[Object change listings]

-- Opening Marker --

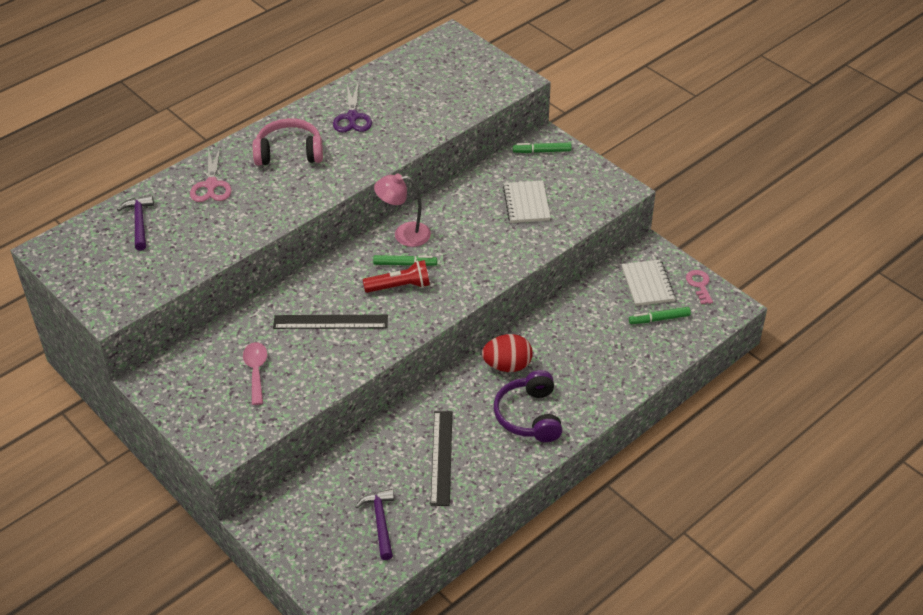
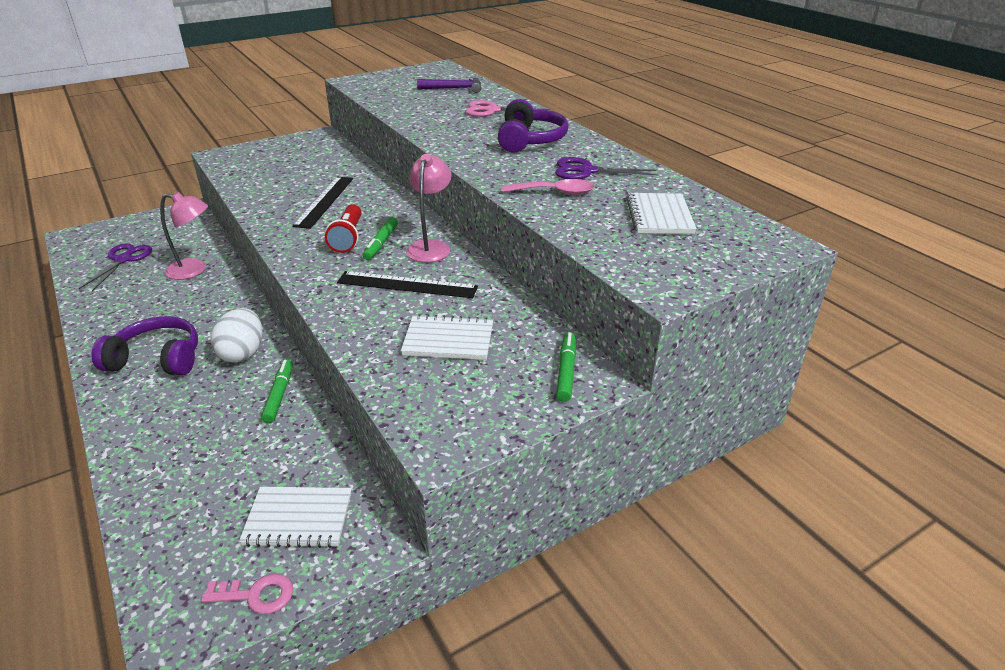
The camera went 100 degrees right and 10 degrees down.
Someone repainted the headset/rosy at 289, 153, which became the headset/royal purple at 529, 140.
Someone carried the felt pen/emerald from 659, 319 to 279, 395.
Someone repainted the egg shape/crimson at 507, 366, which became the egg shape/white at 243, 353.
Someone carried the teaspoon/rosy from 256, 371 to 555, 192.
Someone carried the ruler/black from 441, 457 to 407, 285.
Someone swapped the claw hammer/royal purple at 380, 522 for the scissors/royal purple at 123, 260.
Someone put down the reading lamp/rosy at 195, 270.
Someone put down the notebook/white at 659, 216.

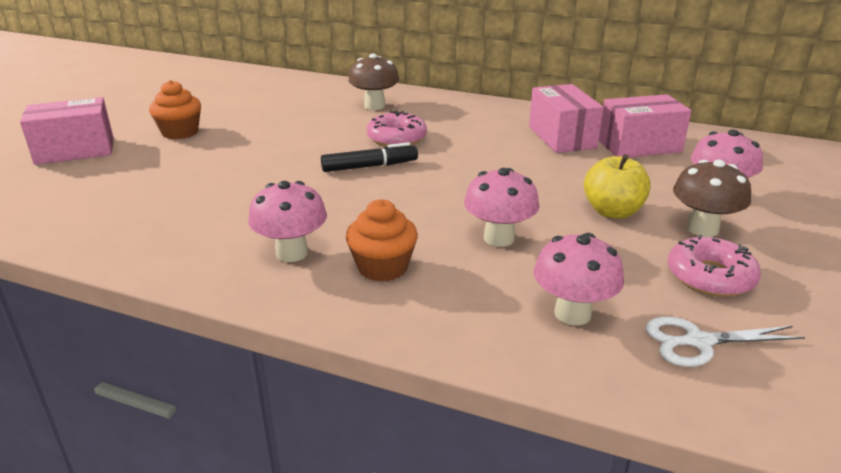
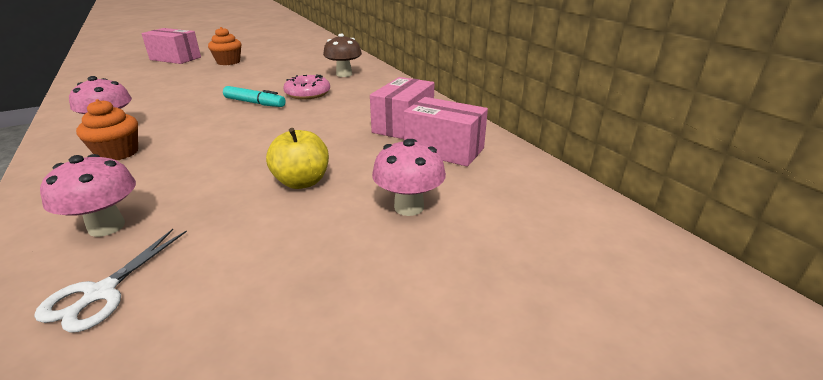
The camera went 40 degrees right and 0 degrees up.
Someone repainted the felt pen/black at 369, 166, which became the felt pen/teal at 254, 103.
Someone took away the mushroom/dark brown at 702, 229.
Someone took away the mushroom/rosy at 499, 238.
Someone took away the donut/rosy at 710, 277.
Someone rotated the scissors/white at 698, 342 by 105 degrees counterclockwise.

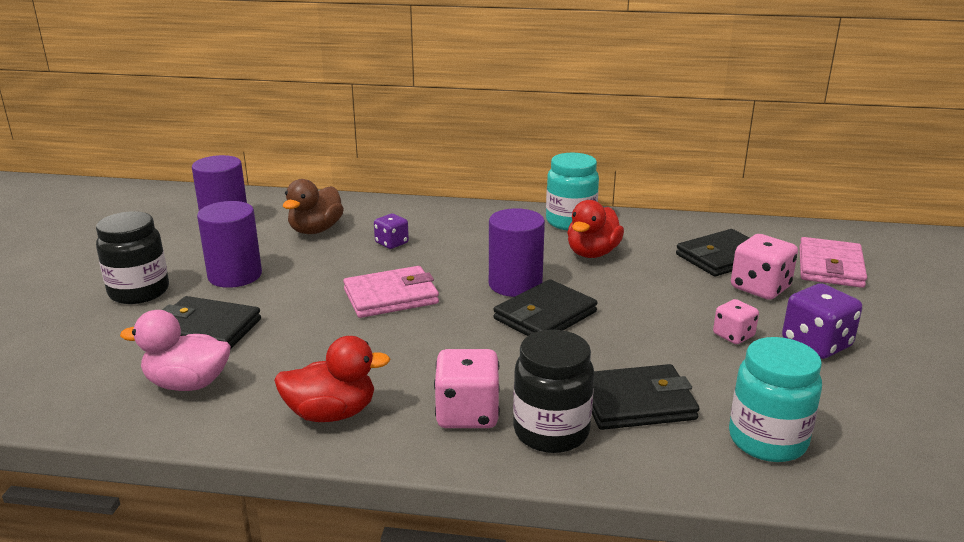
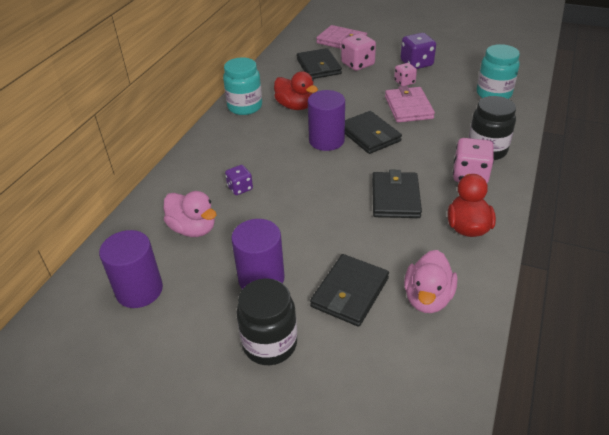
The camera went 75 degrees left and 15 degrees up.
Someone repainted the toy duck/dark brown at 315, 230, which became the toy duck/rosy at 193, 229.
Someone carried the card wallet/rosy from 391, 296 to 408, 107.
Someone carried the card wallet/black from 636, 402 to 395, 198.

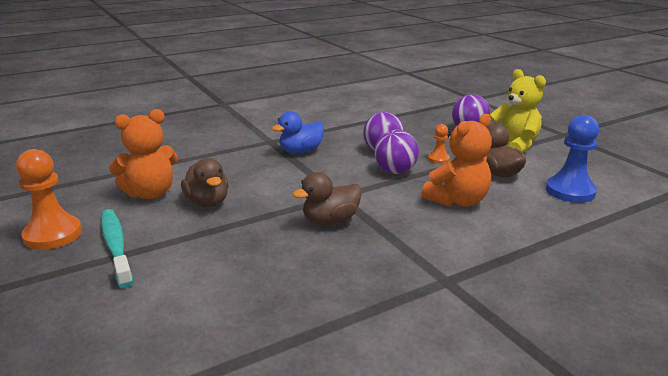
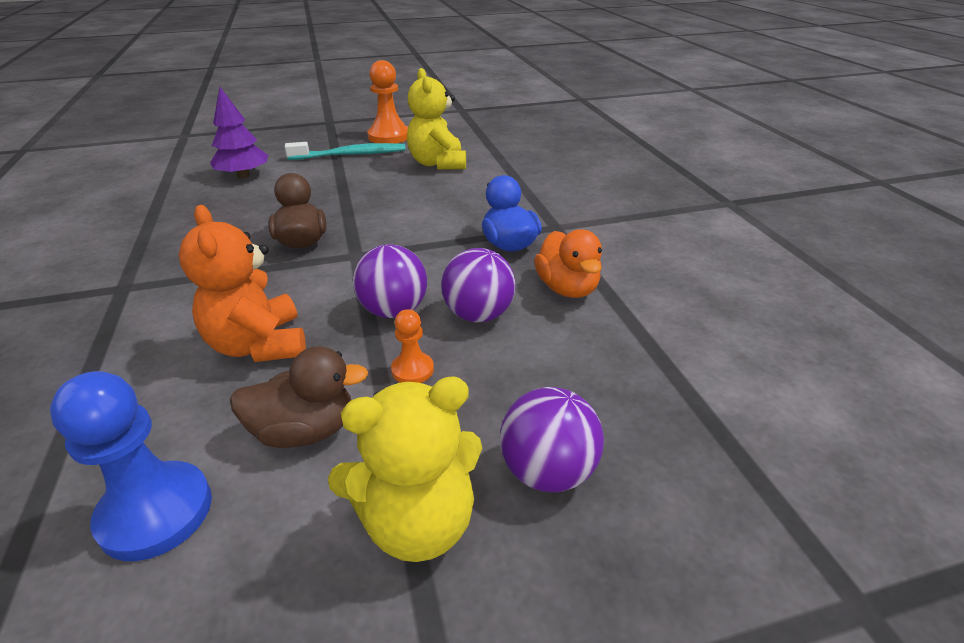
The camera went 105 degrees right and 10 degrees up.
Someone repainted the stuffed bear/orange-coloured at 150, 193, which became the stuffed bear/golden at 438, 164.
Someone took away the toy duck/dark brown at 207, 202.
Someone put down the tree/royal purple at 243, 176.
Someone put down the toy duck/orange-coloured at 567, 288.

-- Closing Marker --

--- About this task ---
All of the lines above must be repeated without alteration, though the pictures are to be excluded.

--- Result for this exercise ---
The camera went 100 degrees right and 10 degrees down.
Someone repainted the headset/rosy at 289, 153, which became the headset/royal purple at 529, 140.
Someone carried the felt pen/emerald from 659, 319 to 279, 395.
Someone repainted the egg shape/crimson at 507, 366, which became the egg shape/white at 243, 353.
Someone carried the teaspoon/rosy from 256, 371 to 555, 192.
Someone carried the ruler/black from 441, 457 to 407, 285.
Someone swapped the claw hammer/royal purple at 380, 522 for the scissors/royal purple at 123, 260.
Someone put down the reading lamp/rosy at 195, 270.
Someone put down the notebook/white at 659, 216.

The camera went 40 degrees right and 0 degrees up.
Someone repainted the felt pen/black at 369, 166, which became the felt pen/teal at 254, 103.
Someone took away the mushroom/dark brown at 702, 229.
Someone took away the mushroom/rosy at 499, 238.
Someone took away the donut/rosy at 710, 277.
Someone rotated the scissors/white at 698, 342 by 105 degrees counterclockwise.

The camera went 75 degrees left and 15 degrees up.
Someone repainted the toy duck/dark brown at 315, 230, which became the toy duck/rosy at 193, 229.
Someone carried the card wallet/rosy from 391, 296 to 408, 107.
Someone carried the card wallet/black from 636, 402 to 395, 198.

The camera went 105 degrees right and 10 degrees up.
Someone repainted the stuffed bear/orange-coloured at 150, 193, which became the stuffed bear/golden at 438, 164.
Someone took away the toy duck/dark brown at 207, 202.
Someone put down the tree/royal purple at 243, 176.
Someone put down the toy duck/orange-coloured at 567, 288.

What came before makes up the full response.